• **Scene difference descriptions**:
◇ ◇ ◇ ◇ ◇

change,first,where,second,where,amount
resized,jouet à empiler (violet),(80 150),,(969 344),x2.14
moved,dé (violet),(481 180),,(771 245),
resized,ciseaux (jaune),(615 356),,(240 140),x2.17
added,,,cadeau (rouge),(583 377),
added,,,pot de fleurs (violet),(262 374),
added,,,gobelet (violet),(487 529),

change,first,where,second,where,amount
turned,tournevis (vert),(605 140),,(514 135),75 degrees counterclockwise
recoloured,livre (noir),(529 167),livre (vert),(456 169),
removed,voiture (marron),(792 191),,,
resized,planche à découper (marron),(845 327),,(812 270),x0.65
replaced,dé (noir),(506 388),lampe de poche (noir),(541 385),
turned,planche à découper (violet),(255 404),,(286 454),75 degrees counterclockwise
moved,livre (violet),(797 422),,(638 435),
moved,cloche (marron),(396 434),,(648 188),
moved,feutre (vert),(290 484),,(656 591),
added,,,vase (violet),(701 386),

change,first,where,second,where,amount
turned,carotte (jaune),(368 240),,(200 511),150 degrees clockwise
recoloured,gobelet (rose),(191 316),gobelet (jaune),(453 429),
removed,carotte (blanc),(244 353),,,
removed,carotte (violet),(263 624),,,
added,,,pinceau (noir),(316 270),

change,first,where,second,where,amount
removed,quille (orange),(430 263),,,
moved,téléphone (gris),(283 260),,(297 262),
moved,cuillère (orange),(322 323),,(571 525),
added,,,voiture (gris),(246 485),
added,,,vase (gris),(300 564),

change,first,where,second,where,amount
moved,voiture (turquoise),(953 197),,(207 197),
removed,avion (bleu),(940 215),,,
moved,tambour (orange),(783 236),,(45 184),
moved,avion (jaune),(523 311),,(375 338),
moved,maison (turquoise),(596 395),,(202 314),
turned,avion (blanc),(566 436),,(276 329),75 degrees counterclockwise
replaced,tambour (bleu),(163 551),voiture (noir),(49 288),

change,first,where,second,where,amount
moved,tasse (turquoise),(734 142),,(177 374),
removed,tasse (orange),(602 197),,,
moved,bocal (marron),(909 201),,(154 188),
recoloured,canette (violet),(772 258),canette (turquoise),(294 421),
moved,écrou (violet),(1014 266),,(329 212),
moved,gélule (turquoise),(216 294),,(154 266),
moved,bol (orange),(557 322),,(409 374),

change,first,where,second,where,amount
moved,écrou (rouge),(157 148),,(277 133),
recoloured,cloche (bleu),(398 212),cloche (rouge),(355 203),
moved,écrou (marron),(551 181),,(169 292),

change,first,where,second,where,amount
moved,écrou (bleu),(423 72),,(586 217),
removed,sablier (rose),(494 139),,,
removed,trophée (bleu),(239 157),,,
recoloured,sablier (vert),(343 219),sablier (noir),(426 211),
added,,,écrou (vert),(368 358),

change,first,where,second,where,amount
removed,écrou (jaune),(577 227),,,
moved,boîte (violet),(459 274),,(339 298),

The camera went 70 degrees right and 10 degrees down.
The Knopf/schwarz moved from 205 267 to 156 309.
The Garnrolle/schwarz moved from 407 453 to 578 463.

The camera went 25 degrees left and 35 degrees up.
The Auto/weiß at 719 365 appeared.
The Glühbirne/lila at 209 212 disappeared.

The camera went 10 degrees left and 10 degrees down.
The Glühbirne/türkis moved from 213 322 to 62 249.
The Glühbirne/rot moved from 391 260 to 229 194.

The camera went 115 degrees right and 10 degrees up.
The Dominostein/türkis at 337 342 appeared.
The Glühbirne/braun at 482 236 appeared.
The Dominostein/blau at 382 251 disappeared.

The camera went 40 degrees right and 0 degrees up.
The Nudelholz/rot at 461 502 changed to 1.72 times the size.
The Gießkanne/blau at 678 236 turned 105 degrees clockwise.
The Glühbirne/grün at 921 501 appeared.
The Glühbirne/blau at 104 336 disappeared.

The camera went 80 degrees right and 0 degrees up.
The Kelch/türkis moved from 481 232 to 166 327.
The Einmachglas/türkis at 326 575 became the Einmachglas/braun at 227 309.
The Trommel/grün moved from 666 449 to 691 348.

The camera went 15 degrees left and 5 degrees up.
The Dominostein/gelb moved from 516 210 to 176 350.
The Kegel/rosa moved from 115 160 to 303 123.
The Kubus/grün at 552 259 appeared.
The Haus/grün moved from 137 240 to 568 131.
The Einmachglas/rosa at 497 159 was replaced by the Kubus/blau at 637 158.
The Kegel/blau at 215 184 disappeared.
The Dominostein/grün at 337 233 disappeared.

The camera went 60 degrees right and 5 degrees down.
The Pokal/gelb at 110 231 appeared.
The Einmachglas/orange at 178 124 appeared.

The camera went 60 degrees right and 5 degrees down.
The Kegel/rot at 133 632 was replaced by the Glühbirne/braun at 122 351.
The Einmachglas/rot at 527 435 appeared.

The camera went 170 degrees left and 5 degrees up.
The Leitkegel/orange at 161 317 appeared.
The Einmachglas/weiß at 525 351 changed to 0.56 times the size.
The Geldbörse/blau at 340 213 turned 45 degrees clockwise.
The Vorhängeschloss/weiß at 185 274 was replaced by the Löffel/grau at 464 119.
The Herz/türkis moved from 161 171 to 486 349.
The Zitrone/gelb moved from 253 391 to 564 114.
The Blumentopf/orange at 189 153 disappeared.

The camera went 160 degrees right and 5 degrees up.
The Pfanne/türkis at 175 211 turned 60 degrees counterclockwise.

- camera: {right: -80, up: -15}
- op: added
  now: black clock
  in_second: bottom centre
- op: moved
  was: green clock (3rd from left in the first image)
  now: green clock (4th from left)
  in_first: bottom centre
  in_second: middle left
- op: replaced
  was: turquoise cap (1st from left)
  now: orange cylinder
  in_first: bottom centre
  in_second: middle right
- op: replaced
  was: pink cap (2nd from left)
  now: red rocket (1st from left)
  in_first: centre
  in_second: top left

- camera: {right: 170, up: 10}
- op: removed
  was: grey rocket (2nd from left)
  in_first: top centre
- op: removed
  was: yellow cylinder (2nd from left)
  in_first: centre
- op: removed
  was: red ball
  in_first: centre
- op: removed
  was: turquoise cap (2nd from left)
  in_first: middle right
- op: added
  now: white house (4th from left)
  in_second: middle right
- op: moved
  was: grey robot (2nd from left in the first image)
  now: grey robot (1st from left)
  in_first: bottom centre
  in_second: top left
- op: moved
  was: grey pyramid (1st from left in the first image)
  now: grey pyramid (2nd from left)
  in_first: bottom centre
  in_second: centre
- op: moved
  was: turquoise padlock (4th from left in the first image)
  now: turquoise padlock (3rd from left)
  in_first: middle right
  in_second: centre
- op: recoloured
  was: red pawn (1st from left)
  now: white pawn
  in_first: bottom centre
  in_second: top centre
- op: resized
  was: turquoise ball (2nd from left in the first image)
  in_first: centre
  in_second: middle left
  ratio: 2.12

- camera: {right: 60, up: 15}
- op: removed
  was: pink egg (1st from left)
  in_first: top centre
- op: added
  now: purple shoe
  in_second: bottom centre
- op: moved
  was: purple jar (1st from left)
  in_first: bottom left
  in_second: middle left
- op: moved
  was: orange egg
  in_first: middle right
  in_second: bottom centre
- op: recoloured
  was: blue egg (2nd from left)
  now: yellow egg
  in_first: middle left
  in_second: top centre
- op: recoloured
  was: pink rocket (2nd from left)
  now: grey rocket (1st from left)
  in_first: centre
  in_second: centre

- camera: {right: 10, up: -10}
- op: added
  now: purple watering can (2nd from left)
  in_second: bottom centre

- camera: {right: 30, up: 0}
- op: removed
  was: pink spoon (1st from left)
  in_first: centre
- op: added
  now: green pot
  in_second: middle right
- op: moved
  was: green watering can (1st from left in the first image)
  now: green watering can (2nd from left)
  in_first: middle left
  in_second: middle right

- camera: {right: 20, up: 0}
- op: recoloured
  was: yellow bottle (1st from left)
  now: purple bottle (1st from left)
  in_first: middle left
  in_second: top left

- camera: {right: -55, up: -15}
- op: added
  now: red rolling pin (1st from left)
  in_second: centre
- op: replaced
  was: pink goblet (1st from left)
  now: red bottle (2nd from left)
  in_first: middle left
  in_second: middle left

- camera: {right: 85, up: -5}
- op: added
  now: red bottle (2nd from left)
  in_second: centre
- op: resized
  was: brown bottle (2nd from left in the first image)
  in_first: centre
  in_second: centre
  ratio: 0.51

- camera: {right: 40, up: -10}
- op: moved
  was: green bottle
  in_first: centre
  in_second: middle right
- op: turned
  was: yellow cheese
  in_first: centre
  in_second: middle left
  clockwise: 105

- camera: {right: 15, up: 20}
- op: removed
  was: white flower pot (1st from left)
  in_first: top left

◇ ◇ ◇ ◇ ◇

• **TASK TO COMPLETE**: Your task is to repeat the records exactly. Begin at their first line and stop after the line containing "added,,,pot de fleurs".

• **OUTPUT FOR THIS EXERCISE**:
change,first,where,second,where,amount
resized,jouet à empiler (violet),(80 150),,(969 344),x2.14
moved,dé (violet),(481 180),,(771 245),
resized,ciseaux (jaune),(615 356),,(240 140),x2.17
added,,,cadeau (rouge),(583 377),
added,,,pot de fleurs (violet),(262 374),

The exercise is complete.